(Saved data entries)
----------------

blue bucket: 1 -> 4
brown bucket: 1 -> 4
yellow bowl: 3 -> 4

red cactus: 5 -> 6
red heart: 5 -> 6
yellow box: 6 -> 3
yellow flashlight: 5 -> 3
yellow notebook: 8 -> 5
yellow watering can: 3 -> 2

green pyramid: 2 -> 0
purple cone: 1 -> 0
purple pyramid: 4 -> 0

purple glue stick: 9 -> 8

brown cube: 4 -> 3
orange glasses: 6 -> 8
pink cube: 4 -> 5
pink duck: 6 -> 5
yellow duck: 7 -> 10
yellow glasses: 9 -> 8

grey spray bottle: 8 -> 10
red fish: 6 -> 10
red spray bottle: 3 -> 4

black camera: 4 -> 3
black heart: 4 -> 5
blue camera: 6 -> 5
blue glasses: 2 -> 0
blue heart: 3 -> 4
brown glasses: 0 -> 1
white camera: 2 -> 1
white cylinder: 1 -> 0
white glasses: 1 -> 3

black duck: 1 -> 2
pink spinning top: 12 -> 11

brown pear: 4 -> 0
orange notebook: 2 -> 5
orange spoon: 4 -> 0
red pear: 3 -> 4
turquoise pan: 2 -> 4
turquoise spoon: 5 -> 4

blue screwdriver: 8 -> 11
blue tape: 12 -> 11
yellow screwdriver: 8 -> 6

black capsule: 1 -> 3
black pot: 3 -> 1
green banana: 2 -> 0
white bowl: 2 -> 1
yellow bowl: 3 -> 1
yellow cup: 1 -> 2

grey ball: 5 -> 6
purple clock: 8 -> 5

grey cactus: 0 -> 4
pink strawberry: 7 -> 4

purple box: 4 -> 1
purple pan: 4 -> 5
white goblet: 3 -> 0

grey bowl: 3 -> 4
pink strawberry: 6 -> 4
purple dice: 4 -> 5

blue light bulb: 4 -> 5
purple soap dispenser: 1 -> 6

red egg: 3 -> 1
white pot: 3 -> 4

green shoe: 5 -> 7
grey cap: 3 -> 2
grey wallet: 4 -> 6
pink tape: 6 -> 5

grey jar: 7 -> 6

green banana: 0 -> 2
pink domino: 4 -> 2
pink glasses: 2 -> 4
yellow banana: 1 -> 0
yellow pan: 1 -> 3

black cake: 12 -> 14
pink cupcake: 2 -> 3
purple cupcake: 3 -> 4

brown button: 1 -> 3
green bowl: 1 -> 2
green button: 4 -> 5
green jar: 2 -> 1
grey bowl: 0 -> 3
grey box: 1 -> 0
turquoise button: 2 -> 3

----------------

* WORK TASK:
What lines in the records contain the word "yellow"? Return each one.

* RESPONSE TO THE TASK:
yellow bowl: 3 -> 4
yellow box: 6 -> 3
yellow flashlight: 5 -> 3
yellow notebook: 8 -> 5
yellow watering can: 3 -> 2
yellow duck: 7 -> 10
yellow glasses: 9 -> 8
yellow screwdriver: 8 -> 6
yellow bowl: 3 -> 1
yellow cup: 1 -> 2
yellow banana: 1 -> 0
yellow pan: 1 -> 3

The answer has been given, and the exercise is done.